What are the lines from the one containing "spun: purple truck" through the last line of the records below? Return them exactly, leaving out pictures.

EXERCISE MATERIALS Block Start

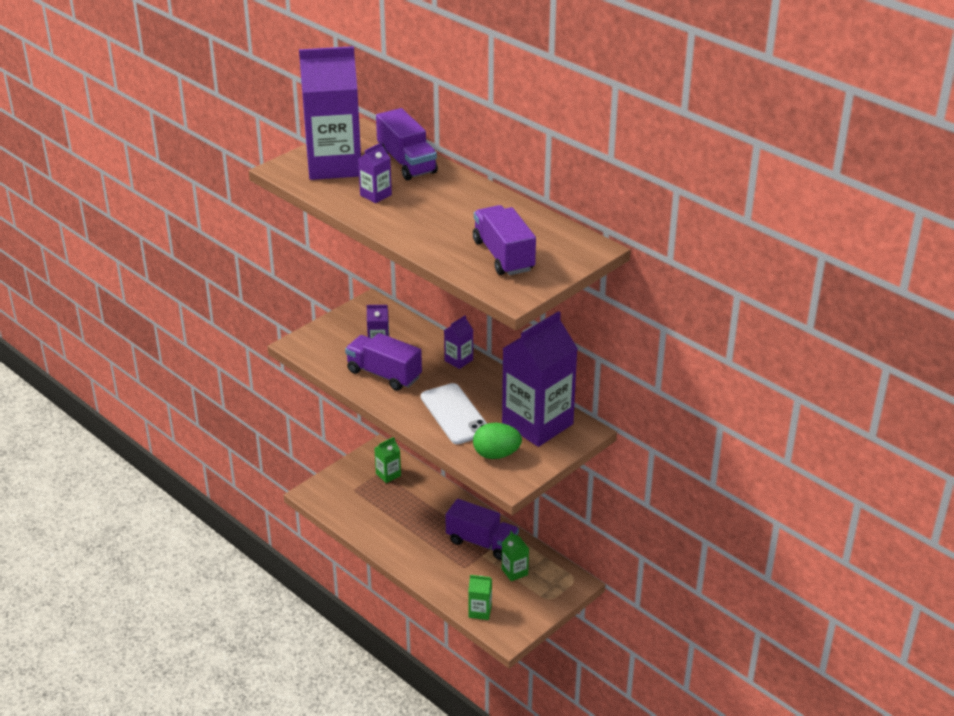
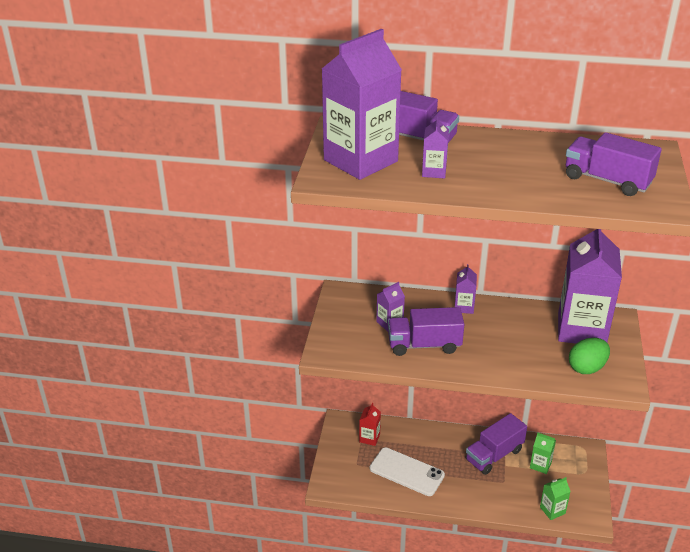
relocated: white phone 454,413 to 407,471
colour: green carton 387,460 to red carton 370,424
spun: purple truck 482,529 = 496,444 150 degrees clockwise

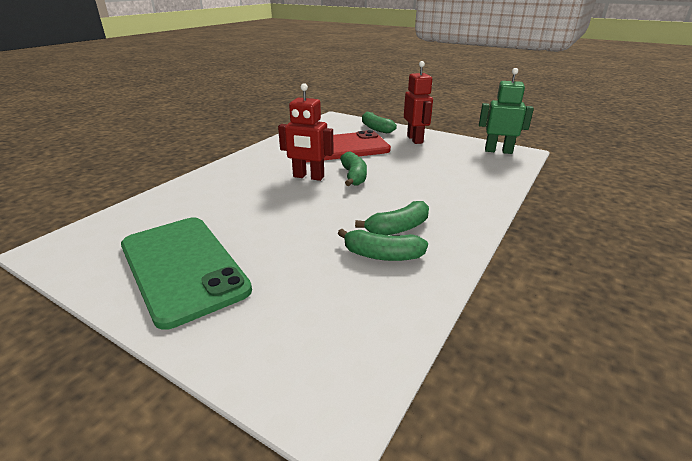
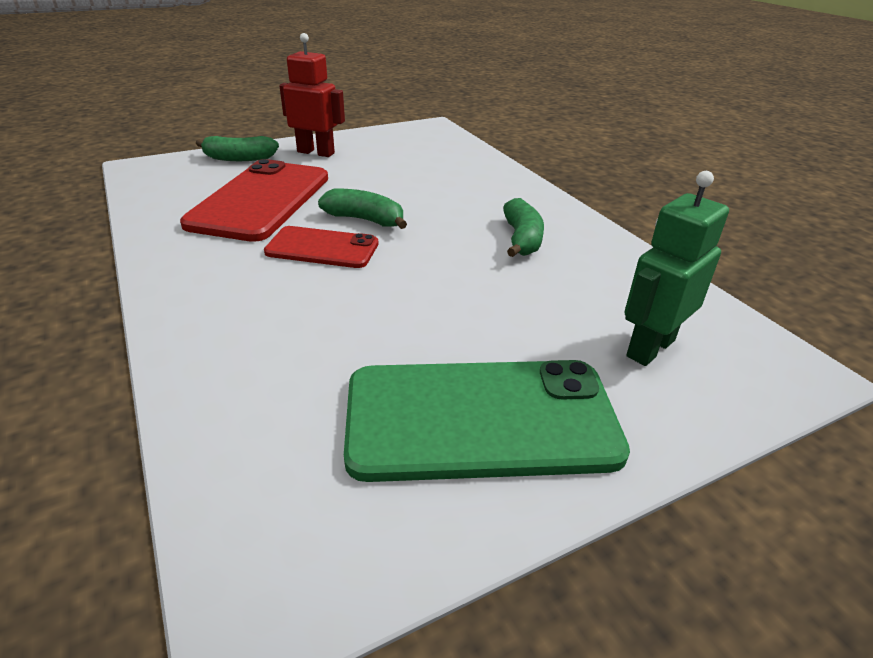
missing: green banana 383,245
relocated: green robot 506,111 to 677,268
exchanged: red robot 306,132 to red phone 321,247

EXERCISE MATERIALS Block End

RESPONSE TO THIS EXERCISE ▸
spun: purple truck 482,529 = 496,444 150 degrees clockwise

missing: green banana 383,245
relocated: green robot 506,111 to 677,268
exchanged: red robot 306,132 to red phone 321,247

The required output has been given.